[Work instructions]: Reproduce, exactly, the lines of the material below from the line containing "green donut: 8 -> 7" through the line containing "purple clock: 6 -> 5", with both end lines included and nothing else.

##########

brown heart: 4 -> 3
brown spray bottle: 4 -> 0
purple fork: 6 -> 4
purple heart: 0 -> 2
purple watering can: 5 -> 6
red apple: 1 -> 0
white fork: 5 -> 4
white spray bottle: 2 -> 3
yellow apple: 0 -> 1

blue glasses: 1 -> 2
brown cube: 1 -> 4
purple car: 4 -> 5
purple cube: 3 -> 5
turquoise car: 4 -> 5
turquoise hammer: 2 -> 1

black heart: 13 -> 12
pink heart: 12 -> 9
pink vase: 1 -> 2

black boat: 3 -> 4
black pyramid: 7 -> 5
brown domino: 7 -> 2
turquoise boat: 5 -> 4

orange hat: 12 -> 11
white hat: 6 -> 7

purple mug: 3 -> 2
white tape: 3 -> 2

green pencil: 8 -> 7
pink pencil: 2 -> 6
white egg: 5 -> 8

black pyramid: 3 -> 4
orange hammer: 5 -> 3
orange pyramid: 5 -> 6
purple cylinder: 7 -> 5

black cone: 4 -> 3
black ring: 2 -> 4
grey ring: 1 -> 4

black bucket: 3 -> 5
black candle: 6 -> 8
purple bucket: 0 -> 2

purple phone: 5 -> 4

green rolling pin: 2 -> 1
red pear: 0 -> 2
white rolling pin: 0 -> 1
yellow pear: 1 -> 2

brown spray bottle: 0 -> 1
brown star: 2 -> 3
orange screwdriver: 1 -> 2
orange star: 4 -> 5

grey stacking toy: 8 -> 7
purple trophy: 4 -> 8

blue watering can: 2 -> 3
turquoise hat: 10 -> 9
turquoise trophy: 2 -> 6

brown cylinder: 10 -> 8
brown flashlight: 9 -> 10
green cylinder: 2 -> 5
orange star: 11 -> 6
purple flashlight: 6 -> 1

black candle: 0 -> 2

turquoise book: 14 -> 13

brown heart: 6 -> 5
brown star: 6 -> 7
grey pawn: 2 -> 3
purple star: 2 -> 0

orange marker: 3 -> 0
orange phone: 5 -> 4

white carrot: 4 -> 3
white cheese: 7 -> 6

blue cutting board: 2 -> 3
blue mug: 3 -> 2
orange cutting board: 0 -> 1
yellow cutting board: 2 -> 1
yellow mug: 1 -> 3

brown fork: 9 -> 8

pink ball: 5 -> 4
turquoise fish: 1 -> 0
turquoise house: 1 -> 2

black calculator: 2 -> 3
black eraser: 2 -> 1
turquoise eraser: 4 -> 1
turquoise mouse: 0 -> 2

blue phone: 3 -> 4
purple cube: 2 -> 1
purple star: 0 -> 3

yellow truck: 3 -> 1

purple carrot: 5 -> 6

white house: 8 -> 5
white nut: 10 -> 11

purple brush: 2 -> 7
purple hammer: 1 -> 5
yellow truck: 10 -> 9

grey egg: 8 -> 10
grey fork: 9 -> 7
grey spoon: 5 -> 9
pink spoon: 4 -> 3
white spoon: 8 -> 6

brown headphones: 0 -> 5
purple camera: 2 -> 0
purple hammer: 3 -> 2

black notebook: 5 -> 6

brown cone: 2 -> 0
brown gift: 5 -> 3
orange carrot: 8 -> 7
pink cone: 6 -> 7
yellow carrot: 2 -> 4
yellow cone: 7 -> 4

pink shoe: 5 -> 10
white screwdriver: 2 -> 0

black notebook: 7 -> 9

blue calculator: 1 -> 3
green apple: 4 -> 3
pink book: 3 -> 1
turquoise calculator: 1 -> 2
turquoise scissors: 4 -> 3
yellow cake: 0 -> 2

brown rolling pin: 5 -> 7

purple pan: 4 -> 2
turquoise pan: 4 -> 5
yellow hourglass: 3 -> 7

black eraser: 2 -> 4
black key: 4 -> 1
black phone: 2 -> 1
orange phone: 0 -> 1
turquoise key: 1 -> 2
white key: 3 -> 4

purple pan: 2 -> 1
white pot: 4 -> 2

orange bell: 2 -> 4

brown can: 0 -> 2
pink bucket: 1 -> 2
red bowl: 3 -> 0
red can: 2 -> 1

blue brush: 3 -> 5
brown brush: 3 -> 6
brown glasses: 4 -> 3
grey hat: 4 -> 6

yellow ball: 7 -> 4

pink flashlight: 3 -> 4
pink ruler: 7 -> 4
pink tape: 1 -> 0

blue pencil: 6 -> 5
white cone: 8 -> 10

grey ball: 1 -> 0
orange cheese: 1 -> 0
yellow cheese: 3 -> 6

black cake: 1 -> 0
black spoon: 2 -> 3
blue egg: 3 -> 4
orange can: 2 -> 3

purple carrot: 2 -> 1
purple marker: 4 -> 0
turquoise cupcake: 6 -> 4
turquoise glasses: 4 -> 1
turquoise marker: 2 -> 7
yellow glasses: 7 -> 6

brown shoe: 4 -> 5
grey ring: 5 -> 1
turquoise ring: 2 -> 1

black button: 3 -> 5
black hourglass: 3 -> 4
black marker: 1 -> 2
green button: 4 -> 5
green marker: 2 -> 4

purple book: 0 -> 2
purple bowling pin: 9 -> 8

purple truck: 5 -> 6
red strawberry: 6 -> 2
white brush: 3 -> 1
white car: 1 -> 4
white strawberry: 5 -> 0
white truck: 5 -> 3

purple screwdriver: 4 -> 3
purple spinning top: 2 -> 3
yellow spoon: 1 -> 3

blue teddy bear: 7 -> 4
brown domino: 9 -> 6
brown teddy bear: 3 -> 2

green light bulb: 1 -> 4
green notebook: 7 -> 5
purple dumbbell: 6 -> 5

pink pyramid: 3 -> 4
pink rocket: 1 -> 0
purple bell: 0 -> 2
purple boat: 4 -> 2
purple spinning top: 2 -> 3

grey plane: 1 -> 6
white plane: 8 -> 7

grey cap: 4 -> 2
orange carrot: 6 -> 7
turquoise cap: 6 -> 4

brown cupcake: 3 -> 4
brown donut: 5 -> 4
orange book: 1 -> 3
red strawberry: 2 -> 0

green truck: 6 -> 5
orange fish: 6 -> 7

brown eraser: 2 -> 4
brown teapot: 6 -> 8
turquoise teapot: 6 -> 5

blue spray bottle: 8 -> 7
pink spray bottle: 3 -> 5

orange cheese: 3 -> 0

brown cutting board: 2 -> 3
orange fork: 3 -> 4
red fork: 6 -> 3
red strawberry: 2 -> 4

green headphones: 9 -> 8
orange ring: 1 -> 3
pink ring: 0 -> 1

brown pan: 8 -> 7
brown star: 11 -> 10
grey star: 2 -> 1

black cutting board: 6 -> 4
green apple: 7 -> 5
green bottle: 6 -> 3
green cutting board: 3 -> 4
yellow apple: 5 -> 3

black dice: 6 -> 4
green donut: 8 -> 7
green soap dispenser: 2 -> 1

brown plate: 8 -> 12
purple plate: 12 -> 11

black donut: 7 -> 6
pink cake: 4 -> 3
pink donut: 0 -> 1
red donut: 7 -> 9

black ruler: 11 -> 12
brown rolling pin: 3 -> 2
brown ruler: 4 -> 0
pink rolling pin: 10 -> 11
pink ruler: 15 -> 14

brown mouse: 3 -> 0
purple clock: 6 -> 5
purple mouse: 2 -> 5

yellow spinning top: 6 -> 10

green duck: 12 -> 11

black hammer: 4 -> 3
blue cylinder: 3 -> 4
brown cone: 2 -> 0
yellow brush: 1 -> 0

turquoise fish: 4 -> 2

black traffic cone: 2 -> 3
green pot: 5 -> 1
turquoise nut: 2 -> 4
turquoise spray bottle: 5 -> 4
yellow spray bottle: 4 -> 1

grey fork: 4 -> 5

##########

[Task solution]:
green donut: 8 -> 7
green soap dispenser: 2 -> 1

brown plate: 8 -> 12
purple plate: 12 -> 11

black donut: 7 -> 6
pink cake: 4 -> 3
pink donut: 0 -> 1
red donut: 7 -> 9

black ruler: 11 -> 12
brown rolling pin: 3 -> 2
brown ruler: 4 -> 0
pink rolling pin: 10 -> 11
pink ruler: 15 -> 14

brown mouse: 3 -> 0
purple clock: 6 -> 5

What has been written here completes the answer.